About this task: Retype, word for word, each line between the lines holding "C3: 100nF (DGND, X3) -> 100nF (T10, X3)" and "CN1 pin 1: +15V -> GND", inclusive, and leave the rest of the data alone.

Before-and-after change data:

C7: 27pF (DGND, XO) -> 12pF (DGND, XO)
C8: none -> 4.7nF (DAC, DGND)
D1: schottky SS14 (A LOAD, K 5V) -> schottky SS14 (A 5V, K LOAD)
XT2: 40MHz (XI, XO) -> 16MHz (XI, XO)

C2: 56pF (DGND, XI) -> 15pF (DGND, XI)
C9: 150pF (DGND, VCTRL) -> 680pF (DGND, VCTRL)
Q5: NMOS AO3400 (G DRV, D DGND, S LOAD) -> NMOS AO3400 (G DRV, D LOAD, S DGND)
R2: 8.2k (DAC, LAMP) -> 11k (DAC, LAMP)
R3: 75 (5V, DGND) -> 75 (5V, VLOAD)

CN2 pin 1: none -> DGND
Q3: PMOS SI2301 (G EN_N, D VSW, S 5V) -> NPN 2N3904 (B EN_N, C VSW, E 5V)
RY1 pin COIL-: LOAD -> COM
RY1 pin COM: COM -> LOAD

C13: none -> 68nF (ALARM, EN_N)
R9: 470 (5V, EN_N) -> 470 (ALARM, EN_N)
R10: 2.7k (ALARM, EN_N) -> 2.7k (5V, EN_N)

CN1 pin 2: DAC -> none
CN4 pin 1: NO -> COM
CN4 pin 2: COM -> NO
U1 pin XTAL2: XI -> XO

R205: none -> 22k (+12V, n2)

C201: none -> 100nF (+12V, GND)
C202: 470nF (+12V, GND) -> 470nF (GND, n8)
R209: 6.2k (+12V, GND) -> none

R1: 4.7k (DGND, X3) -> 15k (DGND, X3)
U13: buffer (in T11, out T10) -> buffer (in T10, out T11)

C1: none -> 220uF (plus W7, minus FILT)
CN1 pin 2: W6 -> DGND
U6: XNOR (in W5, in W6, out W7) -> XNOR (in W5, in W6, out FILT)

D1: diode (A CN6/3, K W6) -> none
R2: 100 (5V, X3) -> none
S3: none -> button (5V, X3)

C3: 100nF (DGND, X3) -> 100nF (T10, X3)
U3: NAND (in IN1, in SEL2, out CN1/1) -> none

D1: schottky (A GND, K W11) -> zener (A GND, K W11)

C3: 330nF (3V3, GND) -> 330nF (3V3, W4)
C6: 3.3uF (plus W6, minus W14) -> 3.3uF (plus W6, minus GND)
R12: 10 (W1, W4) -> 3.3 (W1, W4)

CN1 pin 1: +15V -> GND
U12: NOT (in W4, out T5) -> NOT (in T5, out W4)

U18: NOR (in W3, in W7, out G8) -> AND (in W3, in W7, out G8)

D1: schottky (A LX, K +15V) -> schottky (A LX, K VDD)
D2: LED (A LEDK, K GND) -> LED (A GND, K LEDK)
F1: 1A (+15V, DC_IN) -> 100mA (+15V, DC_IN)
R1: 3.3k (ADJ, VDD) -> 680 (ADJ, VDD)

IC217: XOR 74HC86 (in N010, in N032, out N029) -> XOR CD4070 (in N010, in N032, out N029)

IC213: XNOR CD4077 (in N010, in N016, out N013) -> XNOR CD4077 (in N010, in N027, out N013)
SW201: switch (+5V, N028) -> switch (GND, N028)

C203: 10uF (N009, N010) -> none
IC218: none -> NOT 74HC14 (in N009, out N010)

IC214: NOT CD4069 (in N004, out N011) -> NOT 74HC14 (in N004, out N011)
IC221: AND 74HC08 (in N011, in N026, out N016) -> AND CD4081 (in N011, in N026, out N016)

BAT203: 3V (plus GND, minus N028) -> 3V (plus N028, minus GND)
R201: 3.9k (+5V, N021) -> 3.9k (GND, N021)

Task result:
C3: 100nF (DGND, X3) -> 100nF (T10, X3)
U3: NAND (in IN1, in SEL2, out CN1/1) -> none

D1: schottky (A GND, K W11) -> zener (A GND, K W11)

C3: 330nF (3V3, GND) -> 330nF (3V3, W4)
C6: 3.3uF (plus W6, minus W14) -> 3.3uF (plus W6, minus GND)
R12: 10 (W1, W4) -> 3.3 (W1, W4)

CN1 pin 1: +15V -> GND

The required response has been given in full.